» Task details
Every line from the one with "LED2 pin SIG: none -> D19" to the end of the entries, both included, is to be copied exactly; the other lines stay out.

+++ Recorded data

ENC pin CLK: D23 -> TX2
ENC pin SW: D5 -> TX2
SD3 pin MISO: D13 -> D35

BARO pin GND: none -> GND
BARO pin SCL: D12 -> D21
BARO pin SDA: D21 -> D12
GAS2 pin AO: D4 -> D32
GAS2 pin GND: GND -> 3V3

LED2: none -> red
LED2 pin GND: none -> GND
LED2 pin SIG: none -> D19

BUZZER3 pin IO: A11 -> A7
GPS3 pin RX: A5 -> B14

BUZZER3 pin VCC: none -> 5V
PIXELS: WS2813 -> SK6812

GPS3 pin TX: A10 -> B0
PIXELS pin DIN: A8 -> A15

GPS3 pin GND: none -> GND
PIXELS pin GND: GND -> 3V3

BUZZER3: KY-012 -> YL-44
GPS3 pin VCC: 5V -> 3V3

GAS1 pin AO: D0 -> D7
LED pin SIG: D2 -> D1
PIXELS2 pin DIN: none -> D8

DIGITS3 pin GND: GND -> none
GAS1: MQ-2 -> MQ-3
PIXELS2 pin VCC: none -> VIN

++++++

» Solved exercise
LED2 pin SIG: none -> D19

BUZZER3 pin IO: A11 -> A7
GPS3 pin RX: A5 -> B14

BUZZER3 pin VCC: none -> 5V
PIXELS: WS2813 -> SK6812

GPS3 pin TX: A10 -> B0
PIXELS pin DIN: A8 -> A15

GPS3 pin GND: none -> GND
PIXELS pin GND: GND -> 3V3

BUZZER3: KY-012 -> YL-44
GPS3 pin VCC: 5V -> 3V3

GAS1 pin AO: D0 -> D7
LED pin SIG: D2 -> D1
PIXELS2 pin DIN: none -> D8

DIGITS3 pin GND: GND -> none
GAS1: MQ-2 -> MQ-3
PIXELS2 pin VCC: none -> VIN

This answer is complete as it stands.